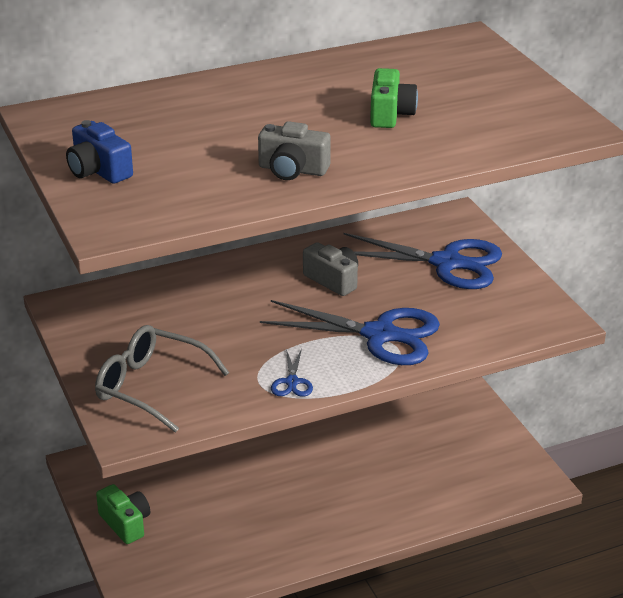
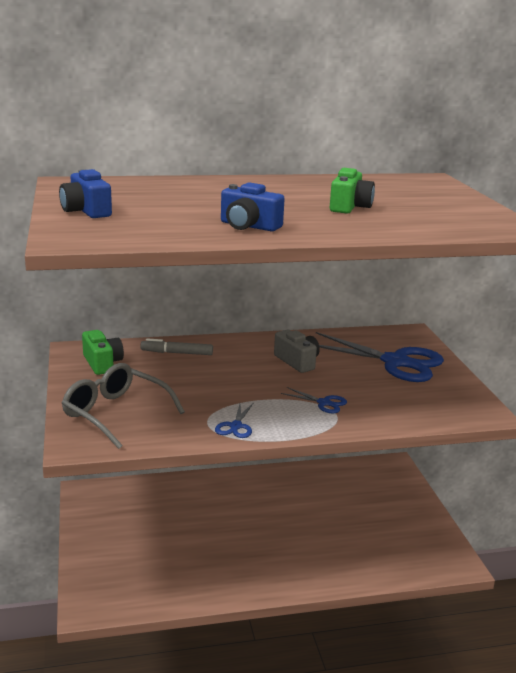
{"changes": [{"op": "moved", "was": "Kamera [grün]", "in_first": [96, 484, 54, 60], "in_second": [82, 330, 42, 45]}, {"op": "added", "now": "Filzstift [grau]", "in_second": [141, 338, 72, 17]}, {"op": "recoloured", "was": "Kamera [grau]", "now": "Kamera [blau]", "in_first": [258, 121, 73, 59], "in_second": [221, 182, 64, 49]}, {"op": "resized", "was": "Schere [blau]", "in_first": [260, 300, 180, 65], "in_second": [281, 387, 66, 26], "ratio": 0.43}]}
...
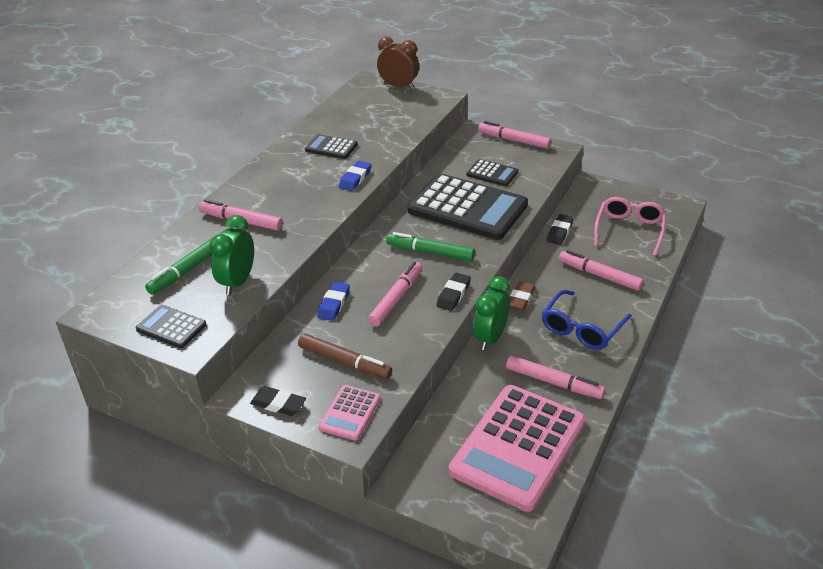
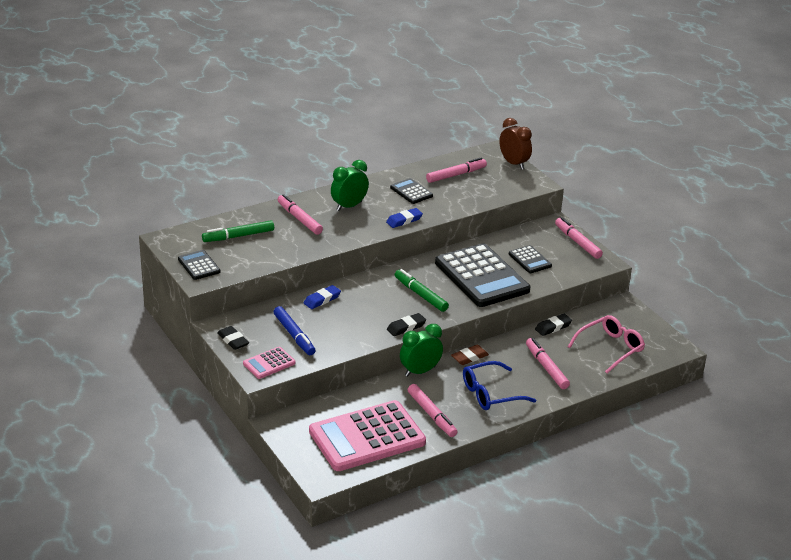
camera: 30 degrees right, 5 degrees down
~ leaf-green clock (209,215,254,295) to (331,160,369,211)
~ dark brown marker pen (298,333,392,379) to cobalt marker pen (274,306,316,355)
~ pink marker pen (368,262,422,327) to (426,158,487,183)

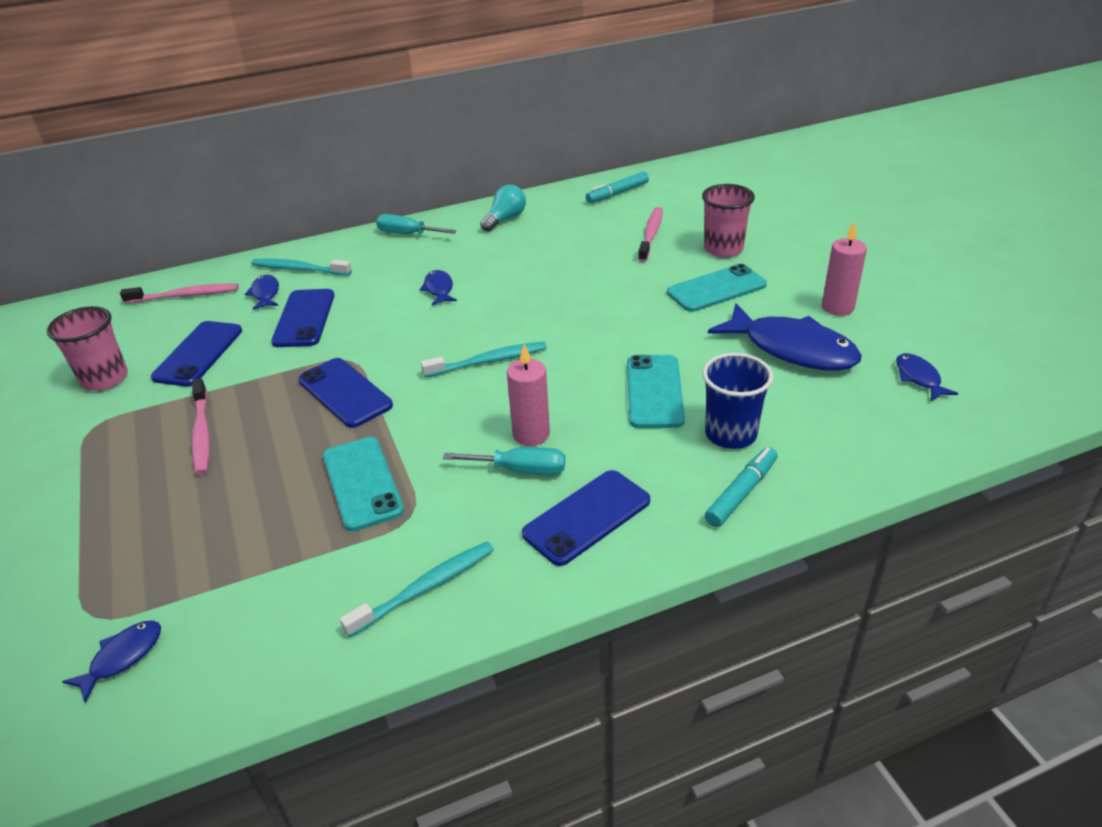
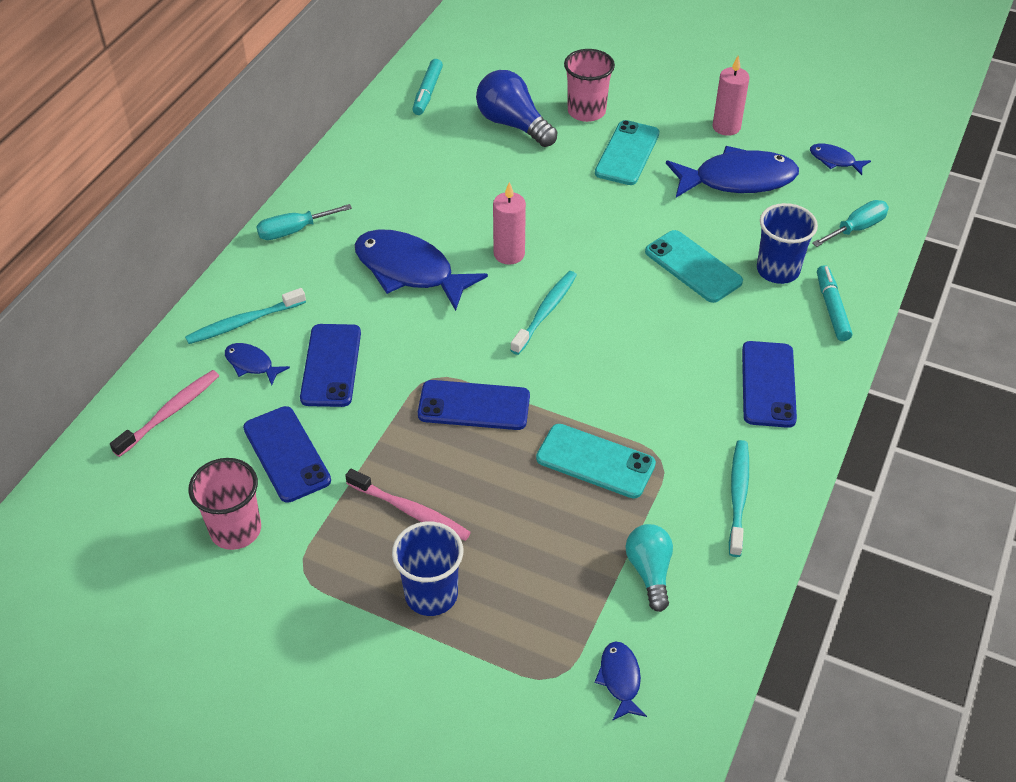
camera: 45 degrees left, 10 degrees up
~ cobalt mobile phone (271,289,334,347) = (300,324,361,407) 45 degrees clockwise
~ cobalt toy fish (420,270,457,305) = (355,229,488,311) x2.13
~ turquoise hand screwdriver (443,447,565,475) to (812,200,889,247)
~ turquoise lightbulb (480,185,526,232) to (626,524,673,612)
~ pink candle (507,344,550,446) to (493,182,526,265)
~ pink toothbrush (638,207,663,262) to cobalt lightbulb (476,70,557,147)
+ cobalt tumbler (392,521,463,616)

- DIRECTIONS -
Can you repeat, word for word, every line above from the one containing "(209,215,254,295) to (331,160,369,211)" down to the one containing "marker pen (274,306,316,355)", including both?

- EXPECTED OUTPUT -
~ leaf-green clock (209,215,254,295) to (331,160,369,211)
~ dark brown marker pen (298,333,392,379) to cobalt marker pen (274,306,316,355)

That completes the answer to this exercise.